----- LISTED ENTRIES -----

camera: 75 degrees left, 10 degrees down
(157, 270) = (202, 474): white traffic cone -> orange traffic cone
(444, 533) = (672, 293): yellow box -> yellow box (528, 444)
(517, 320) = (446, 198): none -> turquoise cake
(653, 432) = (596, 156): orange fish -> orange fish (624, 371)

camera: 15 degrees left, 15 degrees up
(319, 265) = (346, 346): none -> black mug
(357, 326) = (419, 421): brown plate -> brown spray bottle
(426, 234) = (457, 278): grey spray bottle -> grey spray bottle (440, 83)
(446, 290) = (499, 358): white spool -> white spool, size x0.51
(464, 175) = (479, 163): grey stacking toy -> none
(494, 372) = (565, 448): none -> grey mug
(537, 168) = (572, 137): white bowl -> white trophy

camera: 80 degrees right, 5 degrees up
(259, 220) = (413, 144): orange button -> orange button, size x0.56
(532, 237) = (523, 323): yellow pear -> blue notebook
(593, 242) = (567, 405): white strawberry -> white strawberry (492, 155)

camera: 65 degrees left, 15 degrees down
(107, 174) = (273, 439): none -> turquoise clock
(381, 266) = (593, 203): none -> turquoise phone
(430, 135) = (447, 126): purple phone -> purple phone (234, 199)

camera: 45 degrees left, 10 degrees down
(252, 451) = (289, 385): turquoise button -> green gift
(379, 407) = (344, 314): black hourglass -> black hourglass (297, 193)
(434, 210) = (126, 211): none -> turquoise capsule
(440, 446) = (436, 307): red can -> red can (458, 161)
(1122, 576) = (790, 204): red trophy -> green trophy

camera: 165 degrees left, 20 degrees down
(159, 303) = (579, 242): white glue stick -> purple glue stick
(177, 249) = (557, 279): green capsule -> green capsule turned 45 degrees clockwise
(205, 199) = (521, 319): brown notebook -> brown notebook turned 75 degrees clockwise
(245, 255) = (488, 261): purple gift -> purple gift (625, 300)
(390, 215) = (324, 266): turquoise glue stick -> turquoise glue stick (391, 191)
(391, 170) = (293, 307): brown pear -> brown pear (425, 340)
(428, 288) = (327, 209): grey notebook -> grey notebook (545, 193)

-----

## WORK ITEM
Look through the entries above and copy each line that has "purple" in it.

## RESPONSE FOR THIS EXERCISE
(430, 135) = (447, 126): purple phone -> purple phone (234, 199)
(159, 303) = (579, 242): white glue stick -> purple glue stick
(245, 255) = (488, 261): purple gift -> purple gift (625, 300)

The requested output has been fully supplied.